**ASSIGNMENT**
The reply should be a single number: the count of lines below that contain the word "carton".

DATASET EXCERPTS below:

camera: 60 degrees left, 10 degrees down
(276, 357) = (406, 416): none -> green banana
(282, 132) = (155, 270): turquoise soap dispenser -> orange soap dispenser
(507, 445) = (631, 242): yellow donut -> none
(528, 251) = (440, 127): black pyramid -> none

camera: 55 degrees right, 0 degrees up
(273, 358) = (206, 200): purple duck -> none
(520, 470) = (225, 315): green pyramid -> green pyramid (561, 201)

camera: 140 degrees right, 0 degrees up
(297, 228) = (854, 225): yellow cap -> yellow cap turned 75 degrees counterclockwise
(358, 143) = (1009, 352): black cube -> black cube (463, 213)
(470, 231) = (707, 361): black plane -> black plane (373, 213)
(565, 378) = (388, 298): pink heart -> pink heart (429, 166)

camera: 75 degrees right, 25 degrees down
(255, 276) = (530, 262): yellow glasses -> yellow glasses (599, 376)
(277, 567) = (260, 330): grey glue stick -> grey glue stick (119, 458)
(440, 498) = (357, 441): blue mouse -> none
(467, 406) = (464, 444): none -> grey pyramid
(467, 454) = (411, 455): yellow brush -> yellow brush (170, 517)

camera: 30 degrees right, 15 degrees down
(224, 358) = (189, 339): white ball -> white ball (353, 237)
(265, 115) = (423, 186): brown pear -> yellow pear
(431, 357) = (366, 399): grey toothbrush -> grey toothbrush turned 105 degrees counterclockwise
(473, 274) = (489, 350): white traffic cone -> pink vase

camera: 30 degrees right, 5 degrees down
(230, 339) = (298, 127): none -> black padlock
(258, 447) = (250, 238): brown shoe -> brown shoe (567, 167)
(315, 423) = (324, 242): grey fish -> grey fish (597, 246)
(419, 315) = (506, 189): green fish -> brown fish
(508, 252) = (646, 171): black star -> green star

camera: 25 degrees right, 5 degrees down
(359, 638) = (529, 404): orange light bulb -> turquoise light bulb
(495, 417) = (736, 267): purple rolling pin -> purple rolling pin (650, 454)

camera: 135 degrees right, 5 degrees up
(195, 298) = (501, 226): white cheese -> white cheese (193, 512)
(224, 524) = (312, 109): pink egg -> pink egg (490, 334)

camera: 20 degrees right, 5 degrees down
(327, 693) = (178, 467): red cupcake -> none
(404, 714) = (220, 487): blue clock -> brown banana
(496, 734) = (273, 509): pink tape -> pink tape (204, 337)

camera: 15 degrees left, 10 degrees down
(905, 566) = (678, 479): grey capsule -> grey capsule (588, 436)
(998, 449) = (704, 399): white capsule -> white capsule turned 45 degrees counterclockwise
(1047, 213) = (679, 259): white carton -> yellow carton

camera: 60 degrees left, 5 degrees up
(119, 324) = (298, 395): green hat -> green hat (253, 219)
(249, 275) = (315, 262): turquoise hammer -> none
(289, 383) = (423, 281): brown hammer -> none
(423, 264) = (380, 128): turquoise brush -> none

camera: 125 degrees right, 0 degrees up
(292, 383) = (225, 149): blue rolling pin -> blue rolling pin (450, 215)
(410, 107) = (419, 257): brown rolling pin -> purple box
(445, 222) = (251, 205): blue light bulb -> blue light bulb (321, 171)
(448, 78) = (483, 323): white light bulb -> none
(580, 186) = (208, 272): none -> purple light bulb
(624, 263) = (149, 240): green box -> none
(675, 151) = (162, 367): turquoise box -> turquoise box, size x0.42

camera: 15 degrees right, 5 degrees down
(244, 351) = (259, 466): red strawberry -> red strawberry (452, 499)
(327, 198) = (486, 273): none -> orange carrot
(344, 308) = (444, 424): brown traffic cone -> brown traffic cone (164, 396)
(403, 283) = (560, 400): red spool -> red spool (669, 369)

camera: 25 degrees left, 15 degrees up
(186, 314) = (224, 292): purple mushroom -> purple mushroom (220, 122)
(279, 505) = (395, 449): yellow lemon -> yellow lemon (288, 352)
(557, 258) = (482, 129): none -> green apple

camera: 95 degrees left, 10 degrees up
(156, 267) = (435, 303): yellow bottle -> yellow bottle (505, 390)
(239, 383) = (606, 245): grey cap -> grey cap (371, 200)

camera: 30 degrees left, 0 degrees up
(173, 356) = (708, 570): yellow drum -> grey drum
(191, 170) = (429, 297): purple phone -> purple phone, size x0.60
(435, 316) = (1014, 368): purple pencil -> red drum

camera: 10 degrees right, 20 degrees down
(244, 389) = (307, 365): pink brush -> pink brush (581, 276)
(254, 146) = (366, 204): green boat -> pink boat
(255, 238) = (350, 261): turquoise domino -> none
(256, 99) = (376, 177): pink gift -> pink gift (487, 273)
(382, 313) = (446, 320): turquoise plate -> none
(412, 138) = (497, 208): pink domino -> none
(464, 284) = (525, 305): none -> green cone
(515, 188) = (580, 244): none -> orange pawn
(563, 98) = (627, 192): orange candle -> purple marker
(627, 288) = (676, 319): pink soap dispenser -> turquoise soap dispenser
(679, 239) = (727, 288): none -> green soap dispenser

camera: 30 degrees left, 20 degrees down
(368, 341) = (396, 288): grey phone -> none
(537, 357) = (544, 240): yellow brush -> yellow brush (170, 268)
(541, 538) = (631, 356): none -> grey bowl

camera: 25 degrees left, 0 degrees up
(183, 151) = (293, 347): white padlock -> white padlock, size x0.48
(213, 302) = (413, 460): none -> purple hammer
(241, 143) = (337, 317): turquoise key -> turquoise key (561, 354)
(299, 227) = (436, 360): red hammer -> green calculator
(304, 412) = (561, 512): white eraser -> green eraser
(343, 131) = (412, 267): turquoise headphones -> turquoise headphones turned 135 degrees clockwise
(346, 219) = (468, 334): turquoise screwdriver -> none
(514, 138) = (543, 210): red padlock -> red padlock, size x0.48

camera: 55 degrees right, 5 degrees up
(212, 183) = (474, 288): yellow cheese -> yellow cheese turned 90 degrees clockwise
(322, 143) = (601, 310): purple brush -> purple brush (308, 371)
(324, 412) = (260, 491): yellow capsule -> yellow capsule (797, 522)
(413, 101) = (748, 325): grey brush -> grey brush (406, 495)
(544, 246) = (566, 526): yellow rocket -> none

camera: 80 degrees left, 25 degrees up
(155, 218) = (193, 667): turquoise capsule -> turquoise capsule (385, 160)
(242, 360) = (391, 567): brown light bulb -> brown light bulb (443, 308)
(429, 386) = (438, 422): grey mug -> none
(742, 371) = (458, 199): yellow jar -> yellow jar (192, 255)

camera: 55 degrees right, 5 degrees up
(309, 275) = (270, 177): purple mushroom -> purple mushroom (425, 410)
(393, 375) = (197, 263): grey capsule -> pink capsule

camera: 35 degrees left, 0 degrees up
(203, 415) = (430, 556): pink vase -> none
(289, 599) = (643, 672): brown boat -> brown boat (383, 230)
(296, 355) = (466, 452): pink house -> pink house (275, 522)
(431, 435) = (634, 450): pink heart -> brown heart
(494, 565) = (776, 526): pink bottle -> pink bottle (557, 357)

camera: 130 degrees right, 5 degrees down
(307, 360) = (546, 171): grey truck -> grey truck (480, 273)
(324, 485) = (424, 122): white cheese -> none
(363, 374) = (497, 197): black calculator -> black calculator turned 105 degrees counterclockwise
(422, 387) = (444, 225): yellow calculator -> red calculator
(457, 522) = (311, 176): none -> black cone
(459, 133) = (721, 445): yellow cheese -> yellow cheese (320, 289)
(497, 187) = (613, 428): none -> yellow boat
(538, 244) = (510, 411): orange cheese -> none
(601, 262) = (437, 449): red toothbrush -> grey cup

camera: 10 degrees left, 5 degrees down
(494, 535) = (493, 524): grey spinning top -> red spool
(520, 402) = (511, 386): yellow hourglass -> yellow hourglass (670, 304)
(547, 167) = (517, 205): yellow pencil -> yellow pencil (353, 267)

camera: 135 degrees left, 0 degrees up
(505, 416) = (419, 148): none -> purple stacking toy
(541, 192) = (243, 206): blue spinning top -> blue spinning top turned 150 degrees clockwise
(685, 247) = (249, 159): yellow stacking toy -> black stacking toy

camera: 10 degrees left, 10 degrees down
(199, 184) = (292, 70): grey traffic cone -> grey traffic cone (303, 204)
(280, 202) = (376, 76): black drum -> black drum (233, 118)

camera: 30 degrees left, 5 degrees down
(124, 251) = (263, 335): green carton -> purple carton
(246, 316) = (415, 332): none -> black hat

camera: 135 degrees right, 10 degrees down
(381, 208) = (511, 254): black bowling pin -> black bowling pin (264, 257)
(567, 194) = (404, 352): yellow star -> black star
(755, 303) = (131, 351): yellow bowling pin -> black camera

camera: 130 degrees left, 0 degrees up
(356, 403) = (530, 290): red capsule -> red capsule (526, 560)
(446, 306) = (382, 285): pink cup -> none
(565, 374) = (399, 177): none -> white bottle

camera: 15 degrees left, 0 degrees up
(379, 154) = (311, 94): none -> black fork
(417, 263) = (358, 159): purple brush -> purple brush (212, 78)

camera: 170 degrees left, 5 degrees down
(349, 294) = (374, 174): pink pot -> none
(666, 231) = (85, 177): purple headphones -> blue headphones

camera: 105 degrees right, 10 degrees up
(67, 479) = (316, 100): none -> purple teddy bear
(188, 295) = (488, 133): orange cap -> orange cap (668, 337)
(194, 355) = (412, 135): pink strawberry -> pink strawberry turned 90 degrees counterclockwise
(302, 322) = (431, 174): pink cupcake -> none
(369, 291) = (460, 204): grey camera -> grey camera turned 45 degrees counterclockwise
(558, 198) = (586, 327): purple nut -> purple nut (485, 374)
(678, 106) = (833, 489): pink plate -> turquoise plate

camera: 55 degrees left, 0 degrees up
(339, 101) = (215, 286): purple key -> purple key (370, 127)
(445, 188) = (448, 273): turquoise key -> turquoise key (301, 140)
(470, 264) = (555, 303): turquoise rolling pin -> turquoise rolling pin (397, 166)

End of DATASET EXCERPTS.

**SOLUTION TO THIS EXERCISE**
2